Keep only the lines of the data below that contain "none", and copy them.

### DATA SUPPLIED
**********
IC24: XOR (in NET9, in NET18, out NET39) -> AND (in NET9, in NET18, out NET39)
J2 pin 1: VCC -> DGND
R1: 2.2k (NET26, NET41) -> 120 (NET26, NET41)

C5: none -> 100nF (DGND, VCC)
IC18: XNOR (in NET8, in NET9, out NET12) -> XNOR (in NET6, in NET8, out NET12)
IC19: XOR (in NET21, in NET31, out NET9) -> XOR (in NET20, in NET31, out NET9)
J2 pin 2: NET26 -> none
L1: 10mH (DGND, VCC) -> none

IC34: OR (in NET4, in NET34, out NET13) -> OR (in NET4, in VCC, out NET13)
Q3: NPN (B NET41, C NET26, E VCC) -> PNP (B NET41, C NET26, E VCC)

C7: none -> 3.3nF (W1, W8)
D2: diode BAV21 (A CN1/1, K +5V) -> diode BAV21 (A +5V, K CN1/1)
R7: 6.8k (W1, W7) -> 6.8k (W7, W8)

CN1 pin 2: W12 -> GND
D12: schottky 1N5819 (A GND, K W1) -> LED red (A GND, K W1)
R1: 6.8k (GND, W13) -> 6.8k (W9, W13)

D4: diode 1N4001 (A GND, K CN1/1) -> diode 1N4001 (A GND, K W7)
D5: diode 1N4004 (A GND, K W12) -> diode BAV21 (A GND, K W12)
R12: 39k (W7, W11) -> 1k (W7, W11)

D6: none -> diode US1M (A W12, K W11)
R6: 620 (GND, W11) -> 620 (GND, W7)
**********
### SOLUTION TO THE EXERCISE
C5: none -> 100nF (DGND, VCC)
J2 pin 2: NET26 -> none
L1: 10mH (DGND, VCC) -> none
C7: none -> 3.3nF (W1, W8)
D6: none -> diode US1M (A W12, K W11)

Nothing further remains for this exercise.